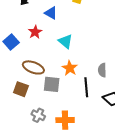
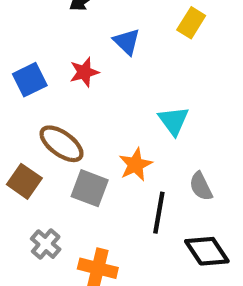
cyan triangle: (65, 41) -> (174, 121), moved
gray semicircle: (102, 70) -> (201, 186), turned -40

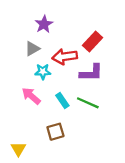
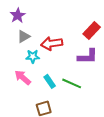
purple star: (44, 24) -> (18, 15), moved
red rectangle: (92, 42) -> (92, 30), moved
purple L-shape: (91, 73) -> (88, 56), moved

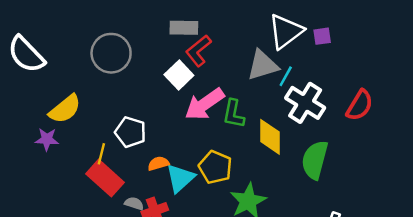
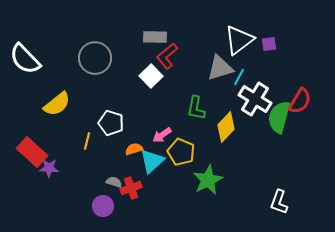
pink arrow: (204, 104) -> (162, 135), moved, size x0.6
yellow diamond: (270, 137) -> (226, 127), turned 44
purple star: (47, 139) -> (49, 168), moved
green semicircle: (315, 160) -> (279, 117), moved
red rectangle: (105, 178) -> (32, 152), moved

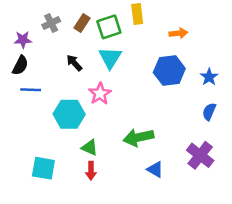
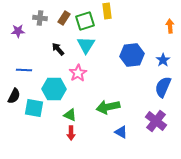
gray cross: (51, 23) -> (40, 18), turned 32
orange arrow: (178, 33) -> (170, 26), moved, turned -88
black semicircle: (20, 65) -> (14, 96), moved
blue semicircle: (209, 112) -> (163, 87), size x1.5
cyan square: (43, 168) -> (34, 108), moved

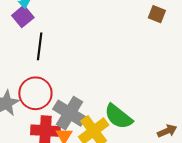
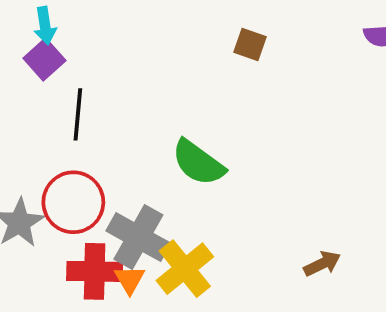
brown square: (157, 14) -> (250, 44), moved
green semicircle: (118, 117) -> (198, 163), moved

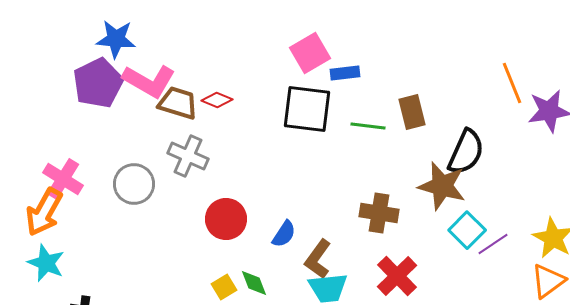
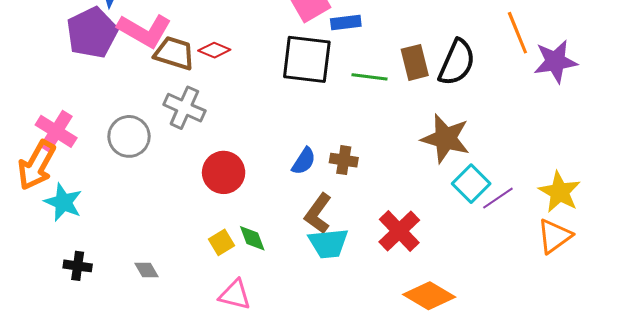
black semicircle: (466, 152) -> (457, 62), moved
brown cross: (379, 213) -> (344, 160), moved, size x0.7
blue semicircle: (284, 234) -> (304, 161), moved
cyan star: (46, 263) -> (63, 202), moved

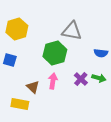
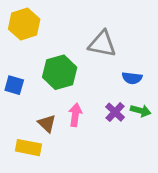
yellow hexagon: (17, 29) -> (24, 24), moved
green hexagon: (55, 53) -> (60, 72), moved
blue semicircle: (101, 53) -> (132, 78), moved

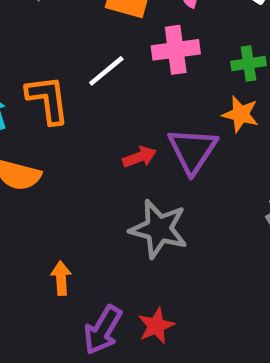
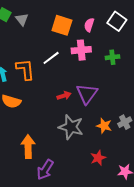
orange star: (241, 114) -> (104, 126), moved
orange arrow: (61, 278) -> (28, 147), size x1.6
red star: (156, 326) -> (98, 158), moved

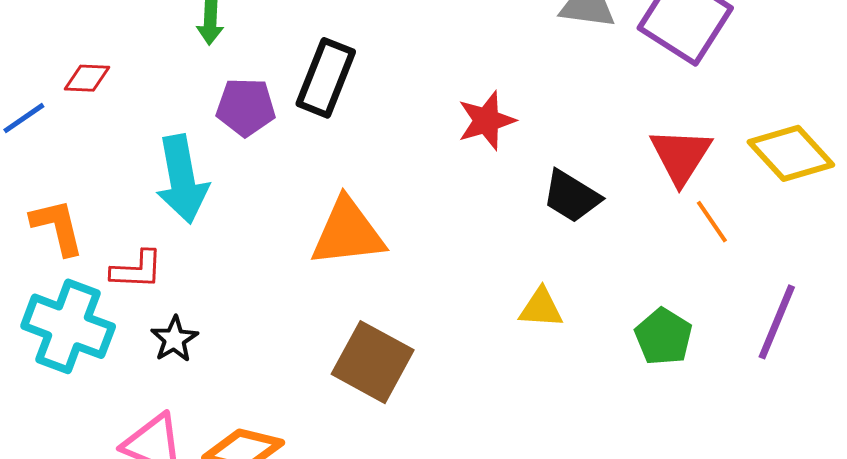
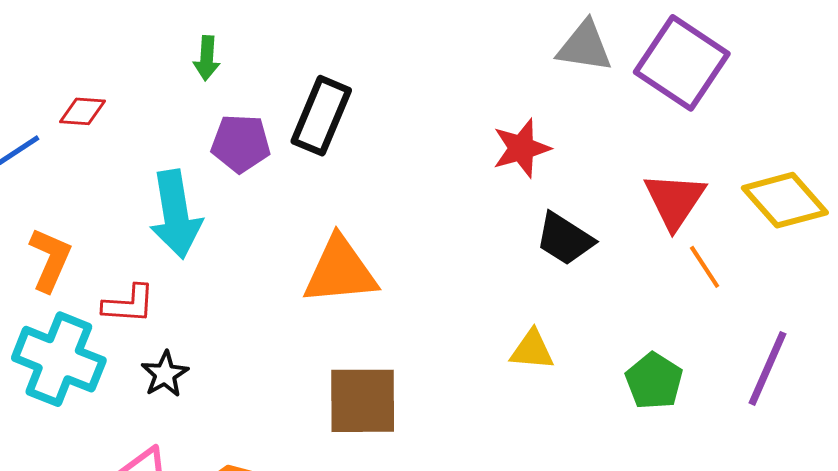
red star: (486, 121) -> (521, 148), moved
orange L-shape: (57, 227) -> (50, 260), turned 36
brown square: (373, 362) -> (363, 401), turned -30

· · ·

= YOUR OBJECTIVE =
Everything above from the line containing "black semicircle: (466, 152)" down to the line containing "green hexagon: (55, 53) -> (60, 72), moved" is to be duplicated exactly, both lines included, and the pictures are to be omitted.

= TASK RESULT =
black semicircle: (466, 152) -> (457, 62), moved
brown cross: (379, 213) -> (344, 160), moved, size x0.7
blue semicircle: (284, 234) -> (304, 161), moved
cyan star: (46, 263) -> (63, 202), moved

yellow hexagon: (17, 29) -> (24, 24), moved
green hexagon: (55, 53) -> (60, 72), moved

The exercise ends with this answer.